[The data]:
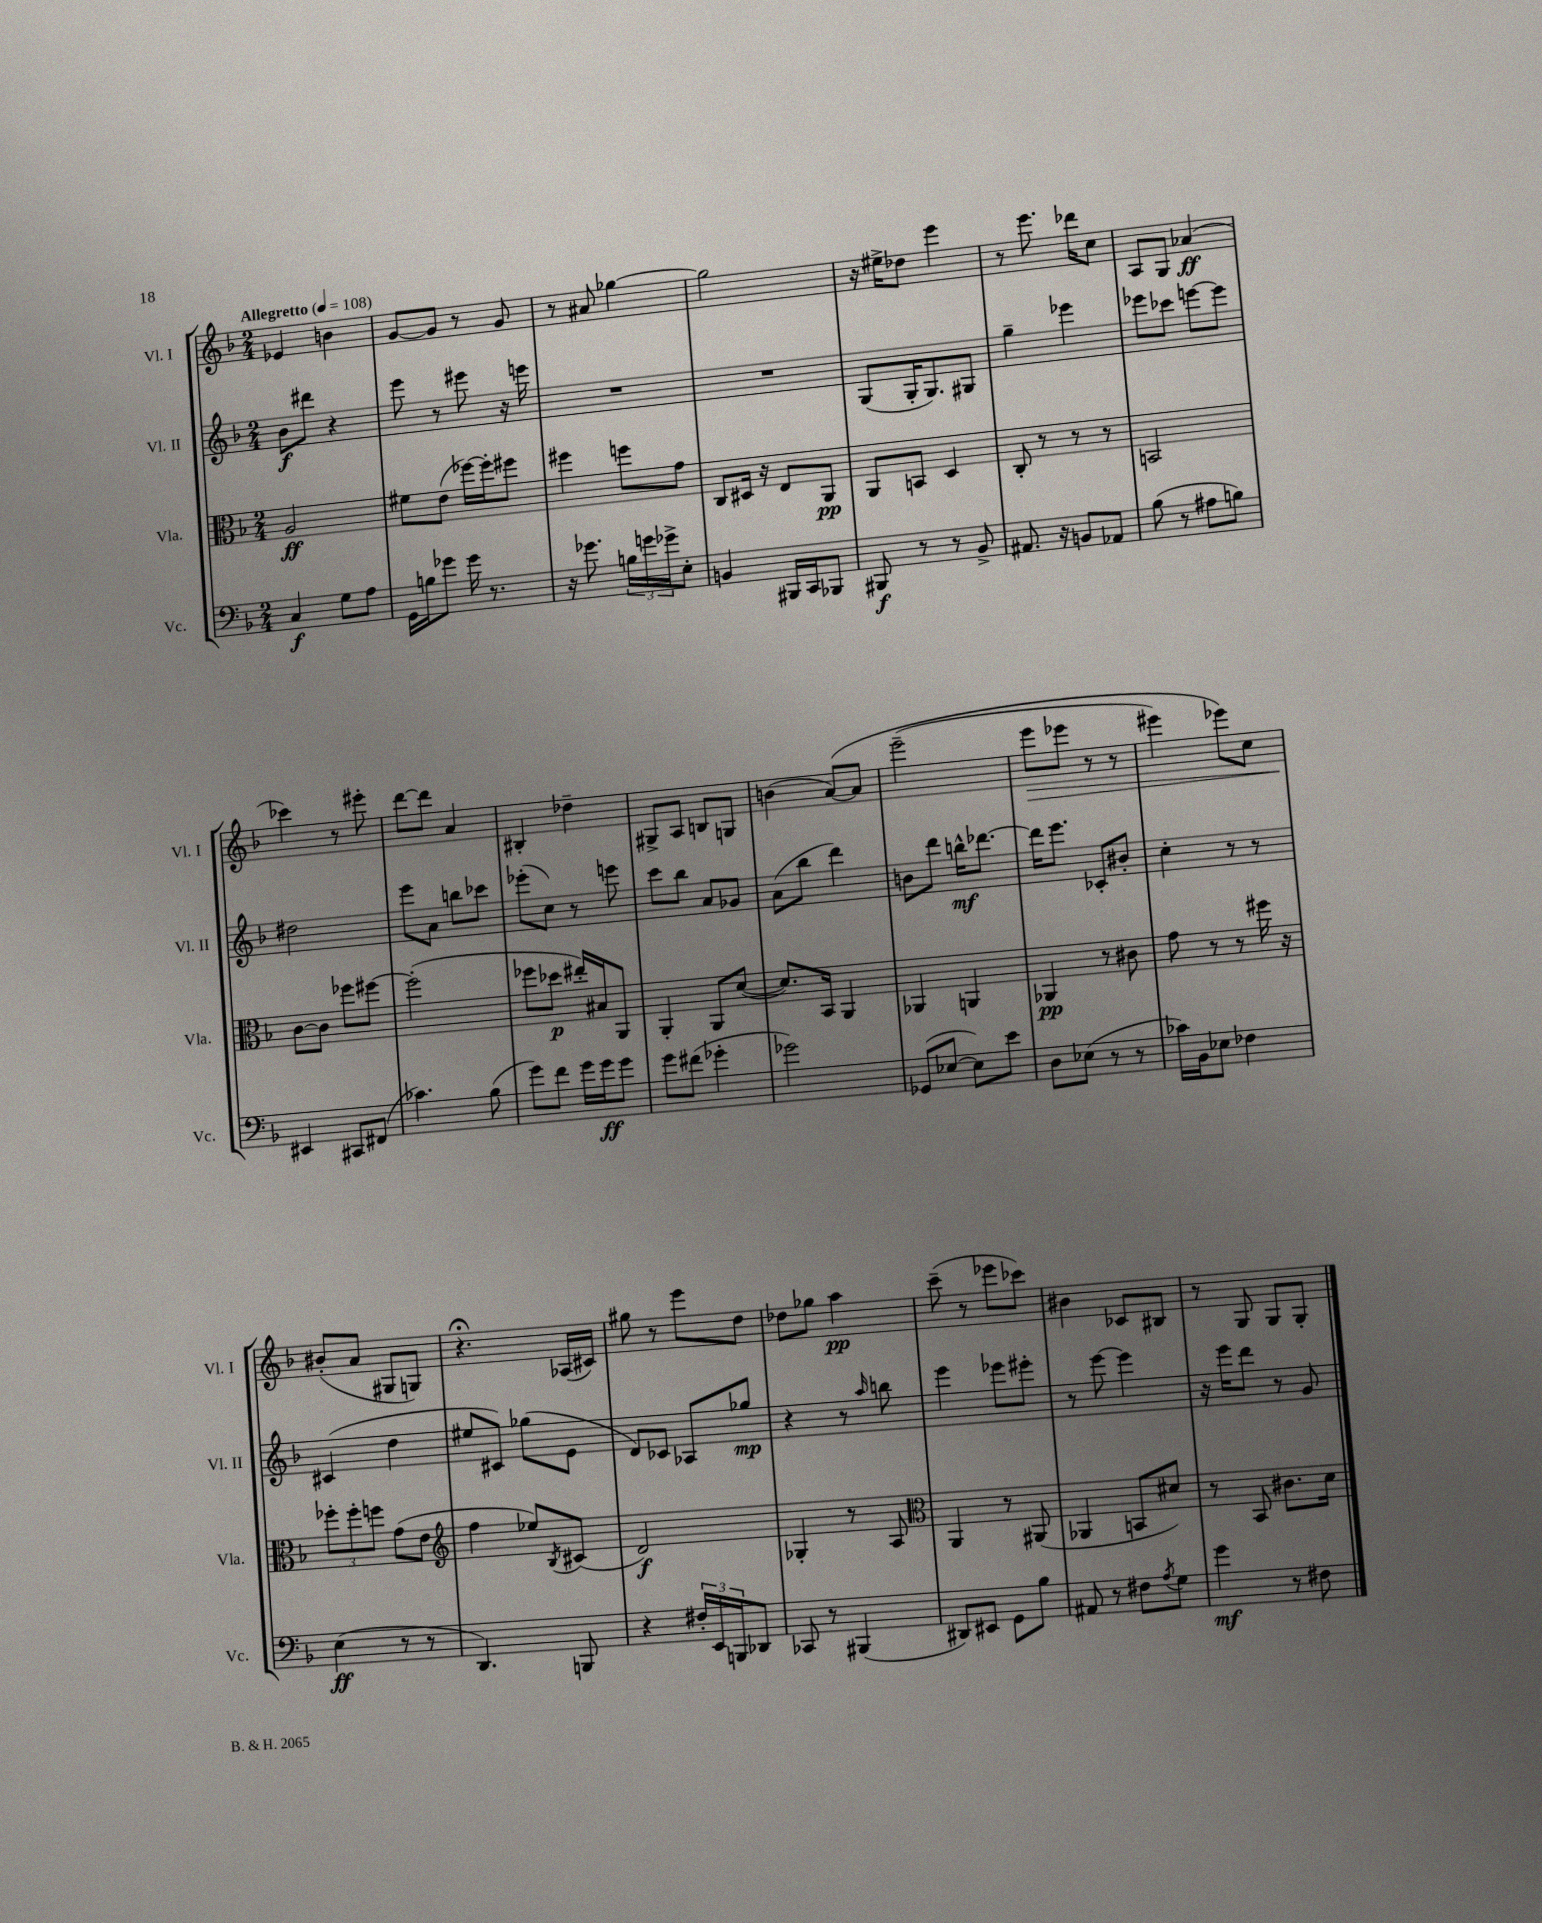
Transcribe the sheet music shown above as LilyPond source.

<<
\new StaffGroup <<
\new Staff = "s0" \with { instrumentName = "Vl. I" shortInstrumentName = "Vl. I" } {
    \clef treble \key f \major \numericTimeSignature \time 2/4 \tempo "Allegretto" 4 = 108
    ees'4 b'4 |
    g'8~ g'8 r8 g'8 |
    r8 ais'8 ges''4~ |
    ges''2 |
    r16 eis''16-> des''8 e'''4 |
    r8 e'''8. des'''16 c''8 |
    a8 g8 aes'4\ff( |
    ces'''4) r8 eis'''8-. |
    d'''8~ d'''8 a'4 |
    bis4-. des''4-- |
    gis8-> a8 b8 g8 |
    b'4( a'8~)\( a'8 |
    e'''2--( |
    e'''8\> ees'''8 r8 r8 |
    eis'''4) ees'''8\) c''8 |
    bis'8-.\!( a'8 gis8 g8) |
    r4.\fermata aes16( cis'16) |
    gis''8 r8 e'''8 d''8 |
    des''8 ges''8 a''4\pp |
    c'''8--( r8 ees'''8 ces'''8) |
    bis'4 ces'8 bis8 |
    r8 g8 g8 g8-. \bar "|." |
}
\new Staff = "s1" \with { instrumentName = "Vl. II" shortInstrumentName = "Vl. II" } {
    \clef treble \key f \major \numericTimeSignature \time 2/4
    bes'8\f dis'''8 r4 |
    e'''8 r8 eis'''8 r16 e'''16 |
    R2 |
    R2 |
    g8( g16-. g8.) gis8 |
    g''4-- ees'''4 |
    ees'''8 ces'''8 e'''8~ e'''8 |
    dis''2 |
    e'''8 a'8 b''8 ces'''8 |
    ees'''8-.( c''8) r8 e'''8 |
    c'''8 bes''8 a'8 ges'8 |
    a'8( bes''8 d'''4) |
    b'8 d'''8 b''16-^\mf des'''8.~ |
    des'''16 e'''8. ces'8-. bis'8-. |
    c''4-. r8 r8 |
    cis'4( d''4 |
    eis''8 cis'8) ges''8( e'8 |
    d'8) ces'8 aes8 ges''8\mp |
    r4 r8 \grace { a''16 } b''8 |
    e'''4 ees'''8 eis'''8-. |
    r8 e'''8~ e'''4 |
    r16 e'''16 d'''8 r8 g'8 \bar "|." |
}
\new Staff = "s2" \with { instrumentName = "Vla." shortInstrumentName = "Vla." } {
    \clef alto \key f \major \numericTimeSignature \time 2/4
    a2\ff |
    fis'8 e'8( fes''16~) fes''16-. fis''8 |
    fis''4 f''8 g'8 |
    c8 dis16 r16 e8 a,8\pp |
    a,8 b,8 d4 |
    c8-. r8 r8 r8 |
    b,2 |
    c'8~ c'8 fes''8 fis''8~ |
    fis''2-.( |
    fes''8 des''8\p eis''16-.) bis16 a,8 |
    a,4-. a,8 d'8~( |
    d'8.) bes,16 a,4 |
    aes,4 a,4 |
    aes,4\pp r8 cis'8 |
    g'8 r8 r8 fis''16 r16 |
    \tuplet 3/2 { fes''8-. fes''8-. f''8 } g'8( e'8 |
    \clef treble f''4 ees''8) \acciaccatura { bes8 } cis'8( |
    d'2\f) |
    ges4-. r8 a8 |
    \clef alto a,4 r8 ais,8( |
    aes,4 b,8 dis'8) |
    r8 bes,8 cis'8. d'16 \bar "|." |
}
\new Staff = "s3" \with { instrumentName = "Vc." shortInstrumentName = "Vc." } {
    \clef bass \key f \major \numericTimeSignature \time 2/4
    c4\f g8 a8 |
    g,16 b16 ges'8 ges'16 r8. |
    r16 ges'8. \tuplet 3/2 { b16 g'16 ges'16-> } e8-. |
    b,4 bis,,16 c,16 bes,,8 |
    bis,,8\f r8 r8 bes,8-> |
    ais,8. r16 b,8 aes,8 |
    bes8( r8 ais8 b8) |
    eis,4 cis,8 fis,8( |
    ces'4.) bes8( |
    g'8) f'8 g'16 g'16\ff g'8 |
    g'8 fis'8( ges'4-. |
    ges'2) |
    ges,8( ees8~ ees8) e'8 |
    d8 ees8( r8 r8 |
    ces'16) bes,16 ees8 fes4 |
    e4\ff( r8 r8 |
    d,4.) b,,8 |
    r4 \tuplet 3/2 { fis16-. e,16 b,,16 } des,8 |
    ces,8 r8 bis,,4( |
    dis,8) eis,8 g,8 bes8 |
    ais,8 r8 fis8 \acciaccatura { a8 } g8 |
    g'4\mf r8 fis8 \bar "|." |
}
>>
>>
\layout { \context { \Score \remove "Bar_number_engraver" } }
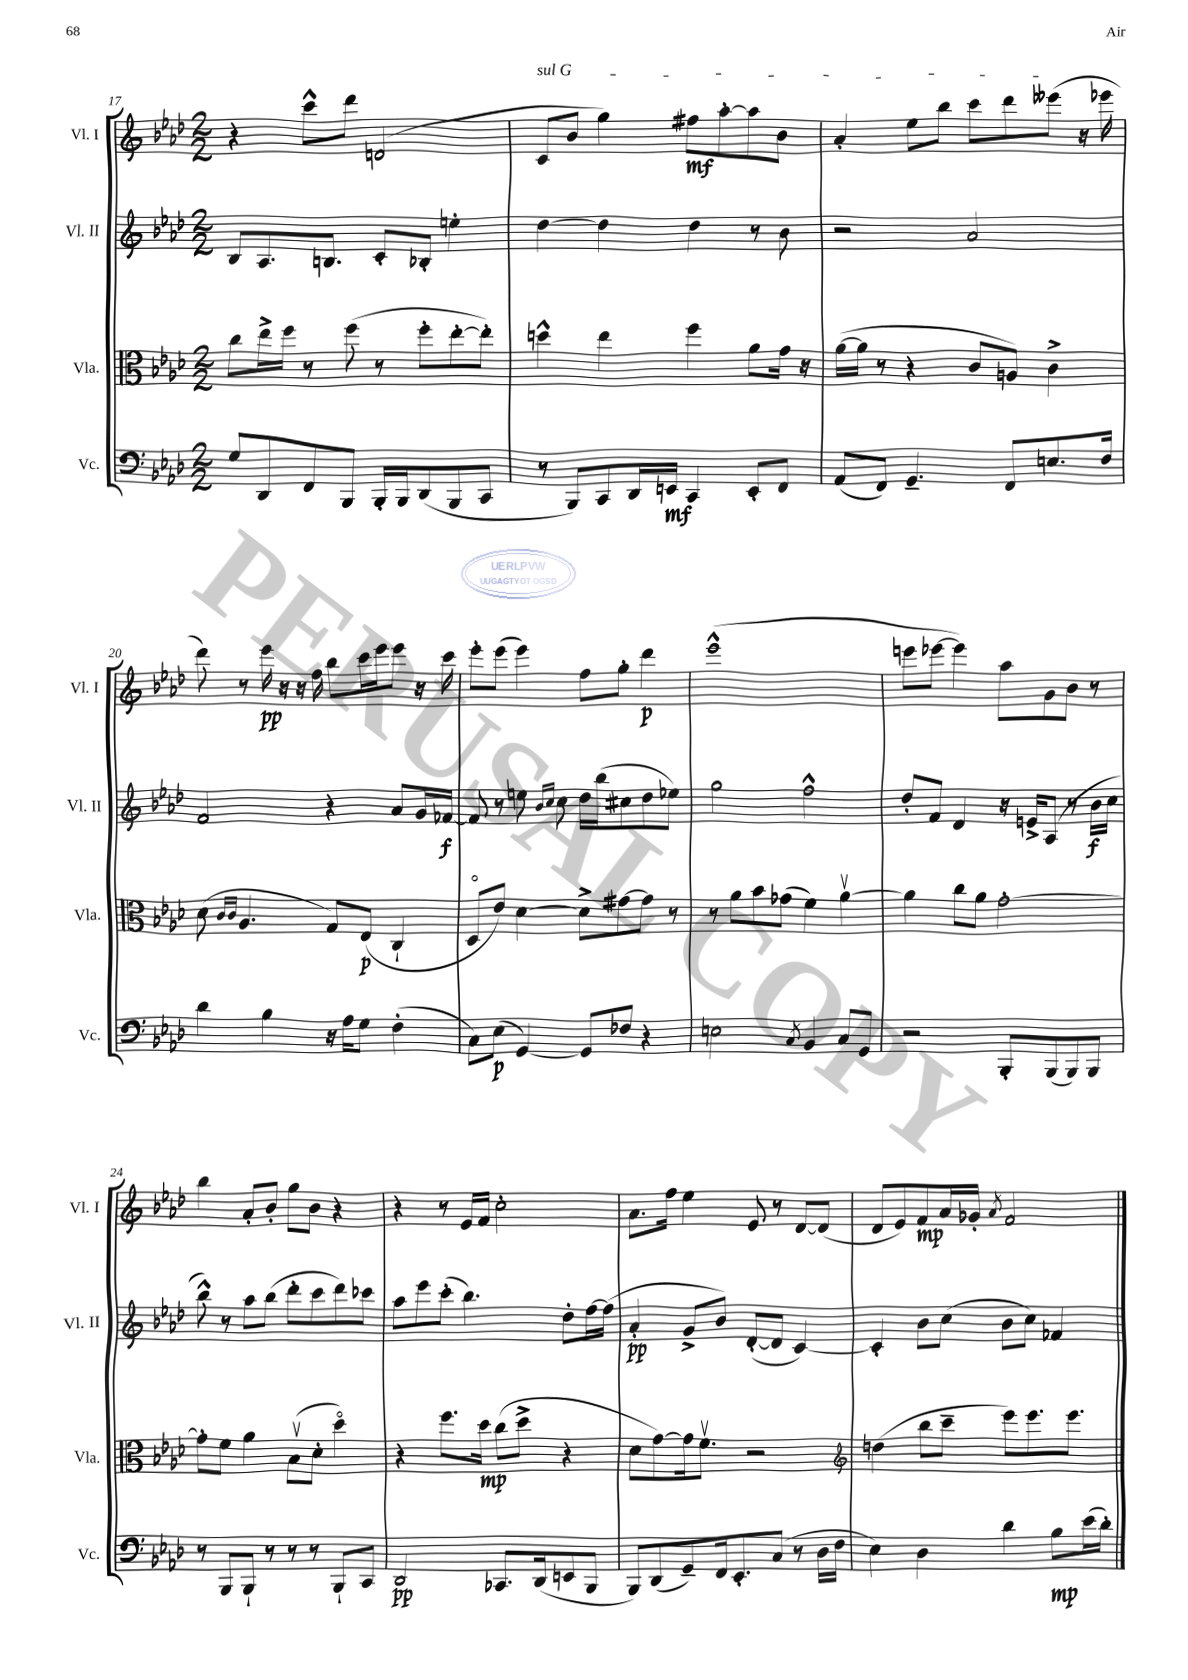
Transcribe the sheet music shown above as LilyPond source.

<<
\new StaffGroup <<
\new Staff = "s0" \with { instrumentName = "Vl. I" shortInstrumentName = "Vl. I" } {
    \clef treble \key aes \major \numericTimeSignature \time 2/2
    r4 c'''8-^ des'''8 d'2( |
    \once \override TextSpanner.bound-details.left.text = \markup { \italic "sul G" } c'8\startTextSpan bes'8 g''4) fis''8\mf aes''8~-. aes''8 bes'8 |
    aes'4-. ees''8 bes''8 c'''8 des'''8 eeses'''8\stopTextSpan( r16 ees'''16 |
    des'''8) r8 ees'''16\pp r16 r16 f''16 bes''8 c'''16 ees'''16 ees'''8 r16 c'''16 |
    ees'''8-. ees'''8( ees'''4) f''8 g''8-. des'''4\p |
    ees'''1-^( |
    e'''8 ees'''8~ ees'''4) aes''8 g'8 bes'8 r8 |
    bes''4 aes'8-. bes'8-. g''8 bes'8 r4 |
    r4 r8 ees'16 f'16 c''2-. |
    aes'8. f''16 ees''4 ees'8 r8 des'8~ des'8( |
    des'8 ees'8) f'8\mp aes'16 ges'16-. \acciaccatura { aes'8 } f'2 \bar "|." |
}
\new Staff = "s1" \with { instrumentName = "Vl. II" shortInstrumentName = "Vl. II" } {
    \clef treble \key aes \major \numericTimeSignature \time 2/2
    bes8 aes8. b8. c'8-. bes8-. e''4-. |
    des''4~ des''4 des''4 r8 bes'8 |
    r2 aes'2 |
    f'2 r4 aes'8 g'16 fes'16~\f |
    fes'8 r8 e''8 \grace { bes'16 c''16 } c''8 des''16 bes''16( cis''8 des''8 ees''8) |
    g''2 f''2-^ |
    des''8-. f'8 des'4 r16 e'16-> aes8( r8 bes'16\f c''16 |
    bes''8-^) r8 aes''8 bes''8( des'''8-. c'''8 des'''8) ces'''8 |
    aes''8 ees'''8 c'''8-.( bes''4.) des''8-. f''16~ f''16( |
    aes'4-.\pp g'8-> bes'8) des'8~-.( des'8 c'4~) |
    c'4-. bes'8 c''8( bes'8 c''8) fes'4 \bar "|." |
}
\new Staff = "s2" \with { instrumentName = "Vla." shortInstrumentName = "Vla." } {
    \clef alto \key aes \major \numericTimeSignature \time 2/2
    c''8 ees''16-> f''16 r8 f''8( r8 f''8-. ees''8~-. ees''8-.) |
    d''4-^ ees''4 f''4 aes'8 g'16 r16 |
    aes'16~( aes'16 r8 r4 c'8 a8) c'4-> |
    des'8( \grace { c'16 c'16 } aes4. g8) ees8\p( c4-! |
    des8\flageolet ees'8) des'4~ des'8-> gis'8~ gis'8 r8 |
    r8 aes'8 bes'8 ges'8( f'4) aes'4~\upbow |
    aes'4 c''8 aes'8 g'2~-. |
    g'8-. f'8 aes'4 bes8\upbow( des'8-. des''4\flageolet) |
    r4 f''8. des''16\mp c''8( des''8-> r4 |
    des'8 g'8~) g'16 f'8.\upbow r2 |
    \clef treble d''4( bes''8 c'''8-- ees'''8) ees'''8. ees'''8. \bar "|." |
}
\new Staff = "s3" \with { instrumentName = "Vc." shortInstrumentName = "Vc." } {
    \clef bass \key aes \major \numericTimeSignature \time 2/2
    g8 des,8 f,8 bes,,8 bes,,16-. bes,,16 des,8( bes,,8 c,8 |
    r8 bes,,8) c,8 des,16 e,16\mf c,4 e,8-. f,8 |
    aes,8( f,8) g,4.-- f,8 e8. f16 |
    des'4 bes4 r16 aes16 g8 f4-.( |
    c8) ees8\p( g,4~) g,8 fes8 r4 |
    e2 \acciaccatura { c8 } bes,4 c8 g,8 |
    r2 bes,,8-. bes,,8( bes,,8) bes,,8 |
    r8 bes,,8 bes,,8-! r8 r8 r8 bes,,8-! c,8 |
    des,2\pp ces,8. des,16( e,8 bes,,8 |
    bes,,8) des,8( g,8--) f,16 ees,8.-. c8( r8 des16 f16 |
    ees4) des4 des'4 bes8\mp ees'16( des'16-.) \bar "|." |
}
>>
>>
\layout { \context { \Score currentBarNumber = #17 } }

[Goal]: Find each line above that contains the string "bass" and copy those lines out.

[Exercise response]:
    \clef bass \key f \major \numericTimeSignature \time 2/4
    \clef bass \key aes \major \numericTimeSignature \time 2/2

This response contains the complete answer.